▸ **The task**:
Read the data, and whenever a line holds the word "none", report that line.

—————

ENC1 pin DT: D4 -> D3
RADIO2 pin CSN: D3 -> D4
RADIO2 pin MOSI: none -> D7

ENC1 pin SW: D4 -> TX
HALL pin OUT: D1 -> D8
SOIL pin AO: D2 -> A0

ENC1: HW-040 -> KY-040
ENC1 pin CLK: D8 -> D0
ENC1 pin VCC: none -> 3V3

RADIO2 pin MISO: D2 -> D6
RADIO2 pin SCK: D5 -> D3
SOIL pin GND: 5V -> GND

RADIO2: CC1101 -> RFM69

—————

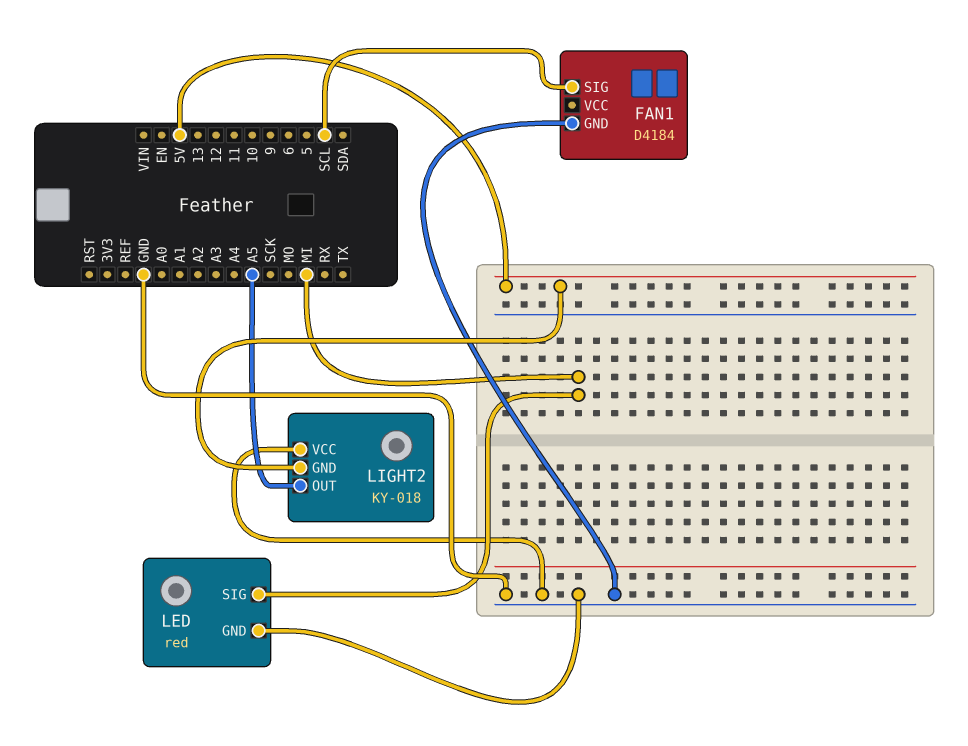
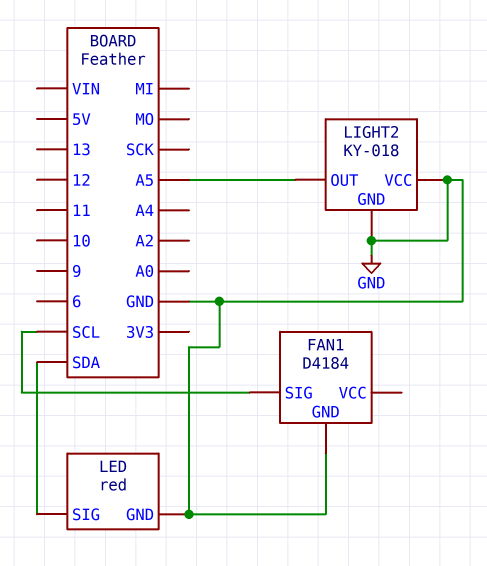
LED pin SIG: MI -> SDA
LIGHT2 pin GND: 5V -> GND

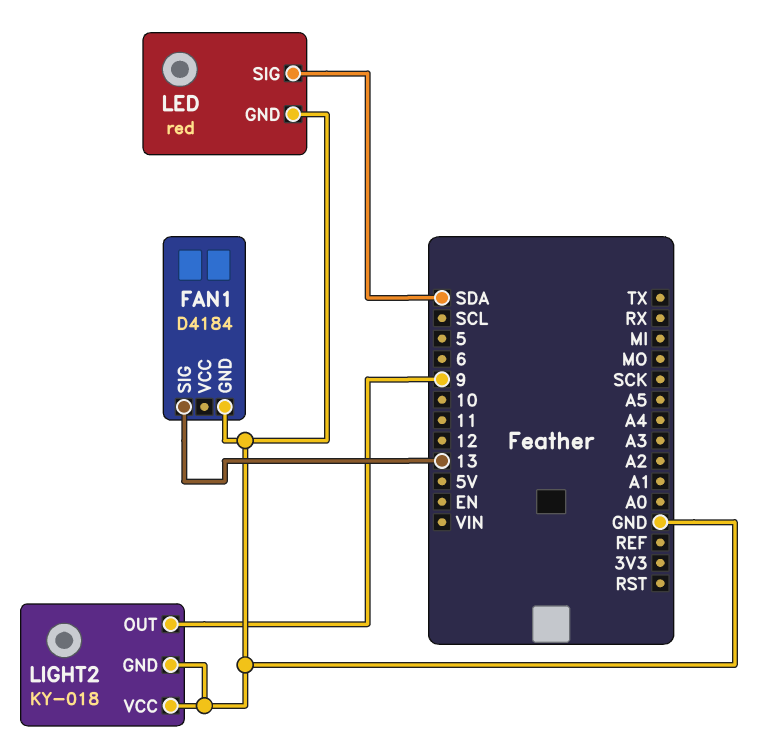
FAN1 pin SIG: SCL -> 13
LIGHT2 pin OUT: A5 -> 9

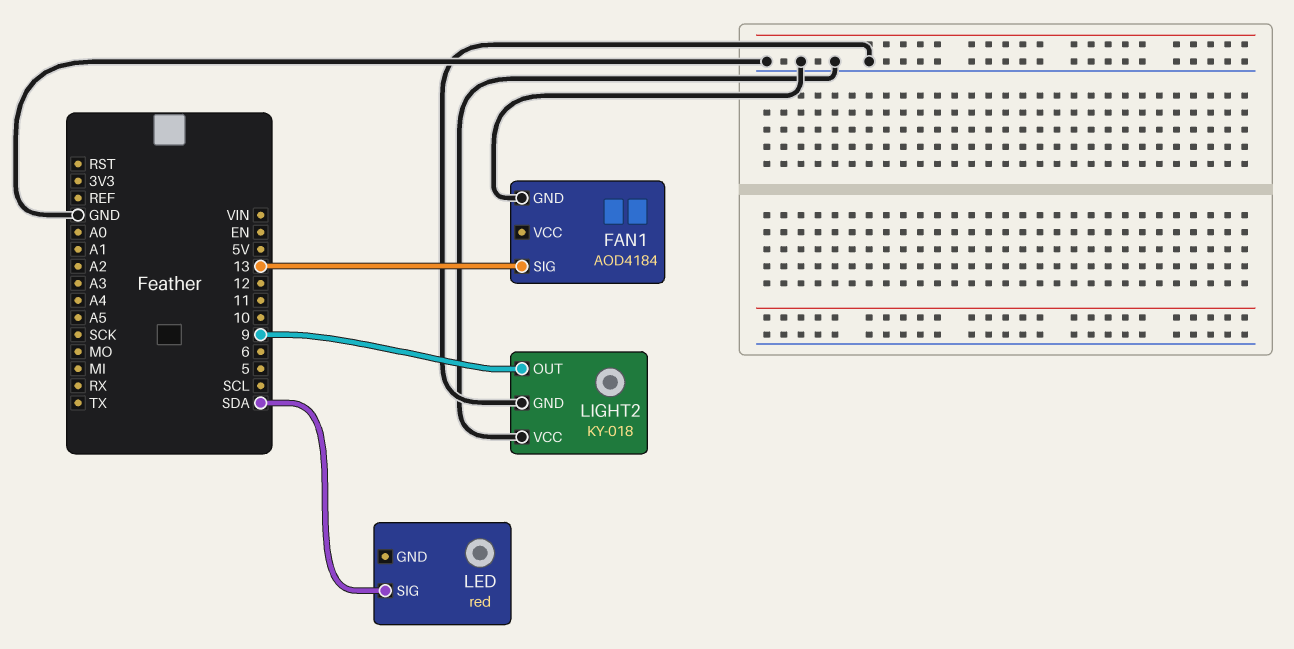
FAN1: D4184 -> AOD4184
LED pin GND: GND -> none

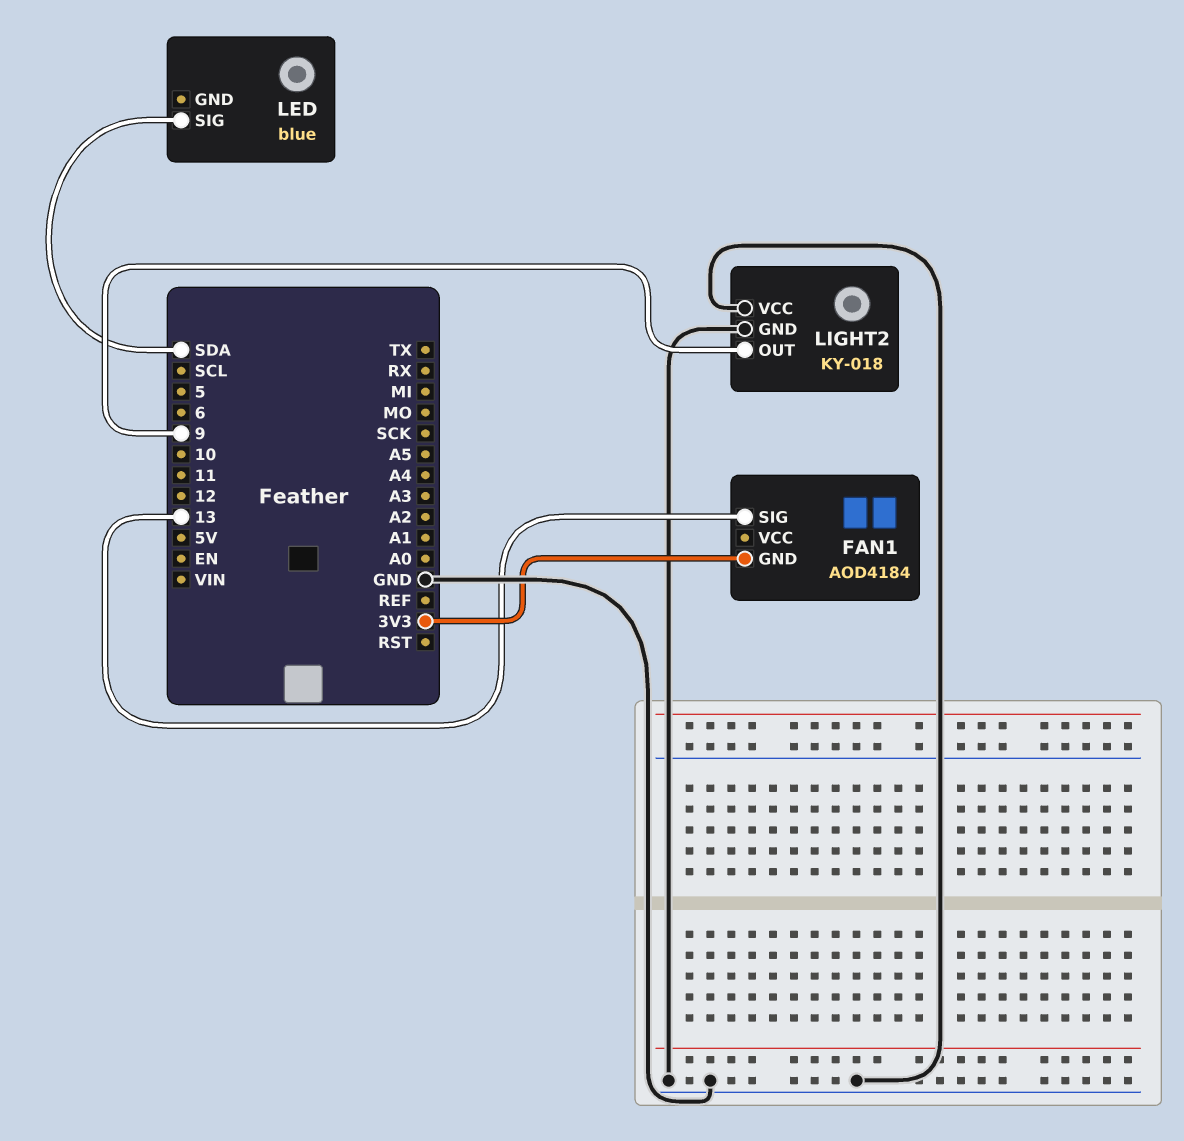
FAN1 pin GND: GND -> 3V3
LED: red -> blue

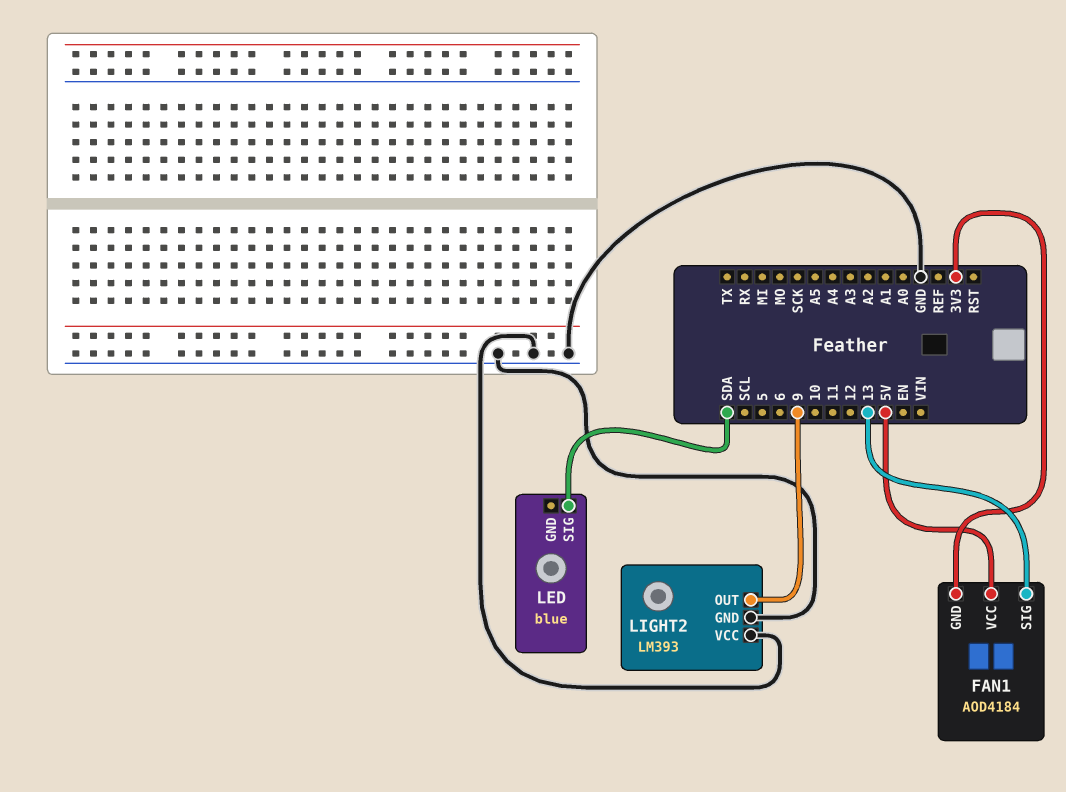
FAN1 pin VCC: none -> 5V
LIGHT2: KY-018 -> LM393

—————

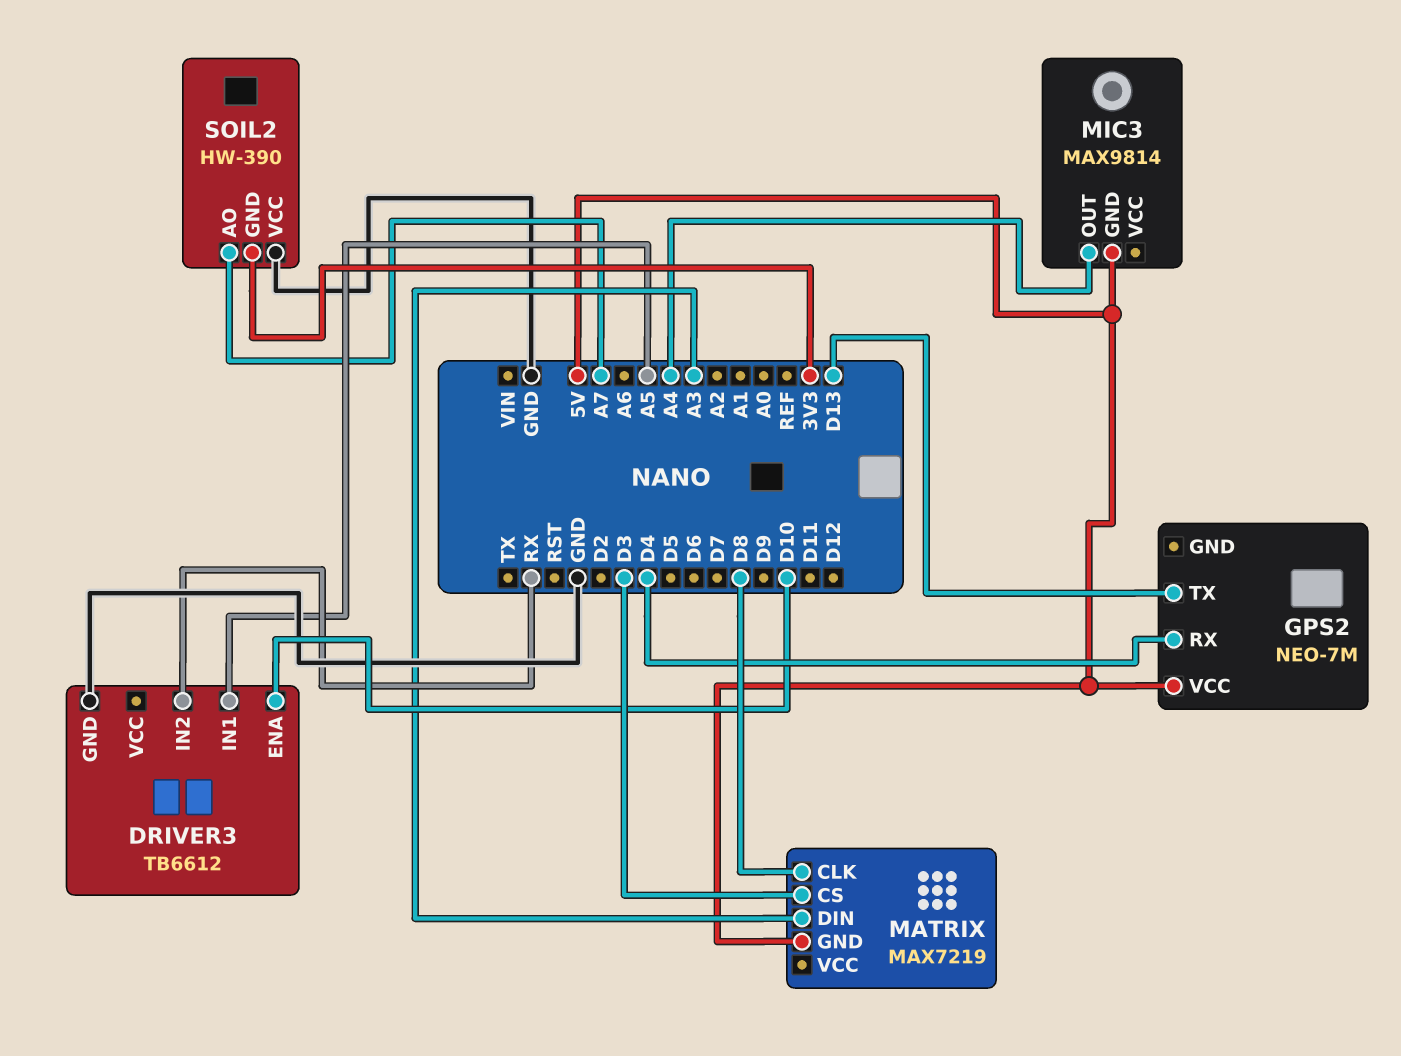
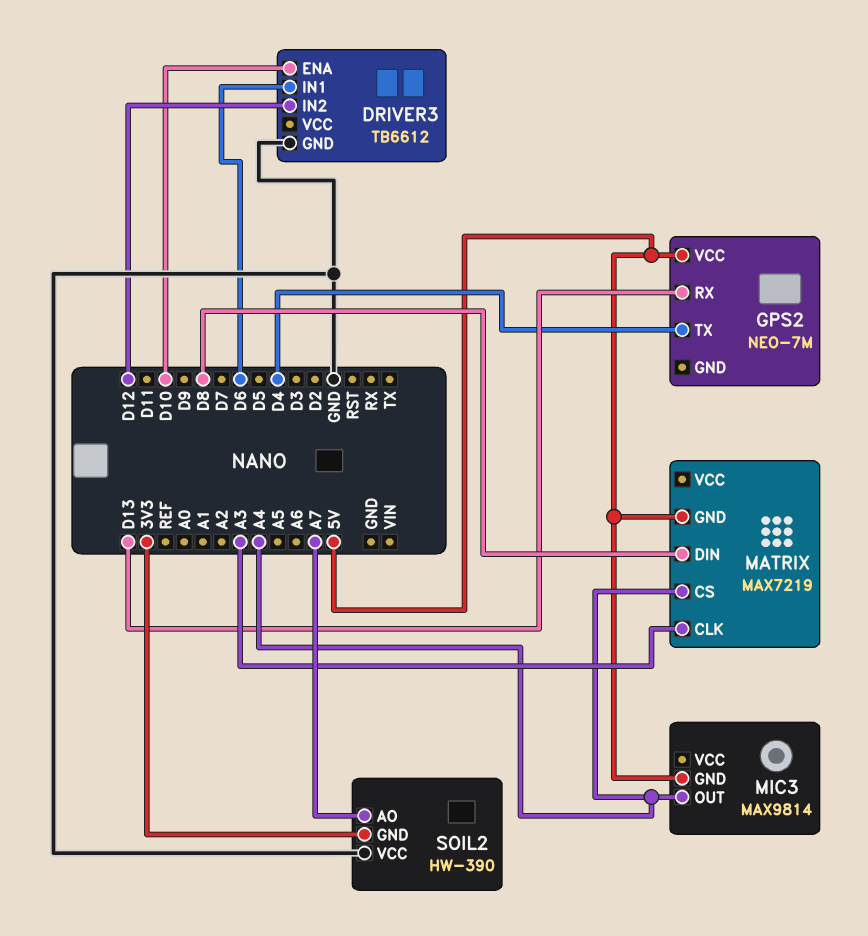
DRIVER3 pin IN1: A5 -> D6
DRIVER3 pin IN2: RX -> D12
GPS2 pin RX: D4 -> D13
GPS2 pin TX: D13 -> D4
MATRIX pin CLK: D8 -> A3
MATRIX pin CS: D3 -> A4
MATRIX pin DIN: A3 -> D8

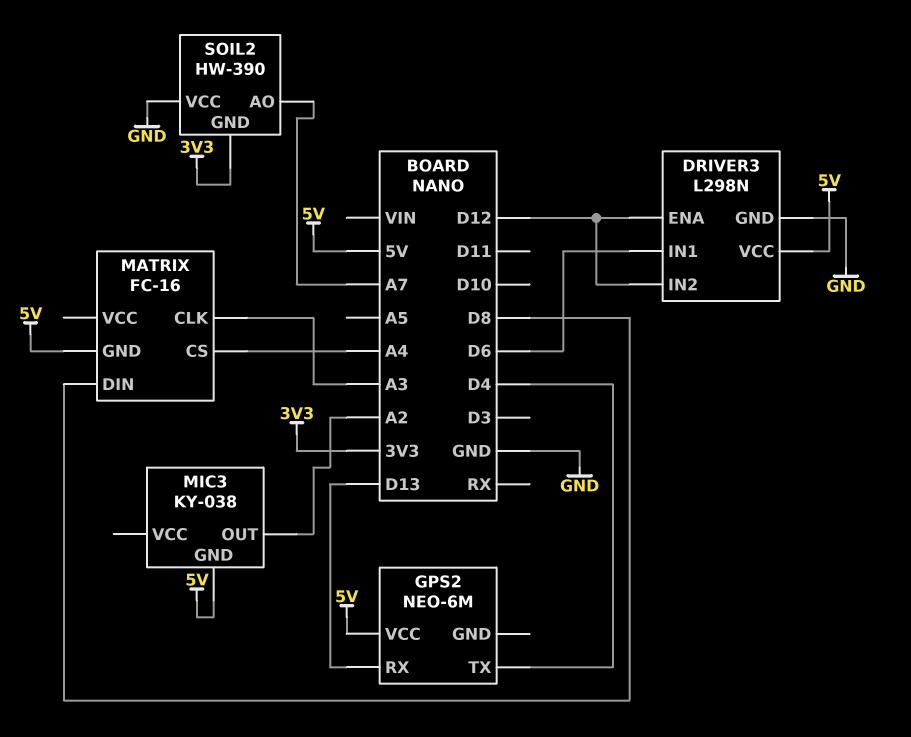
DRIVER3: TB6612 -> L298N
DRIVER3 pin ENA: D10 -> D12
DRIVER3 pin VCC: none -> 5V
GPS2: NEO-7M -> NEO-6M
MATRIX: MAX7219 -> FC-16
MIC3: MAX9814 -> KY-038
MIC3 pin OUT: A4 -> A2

—————

▸ **Task solution**:
RADIO2 pin MOSI: none -> D7
ENC1 pin VCC: none -> 3V3
LED pin GND: GND -> none
FAN1 pin VCC: none -> 5V
DRIVER3 pin VCC: none -> 5V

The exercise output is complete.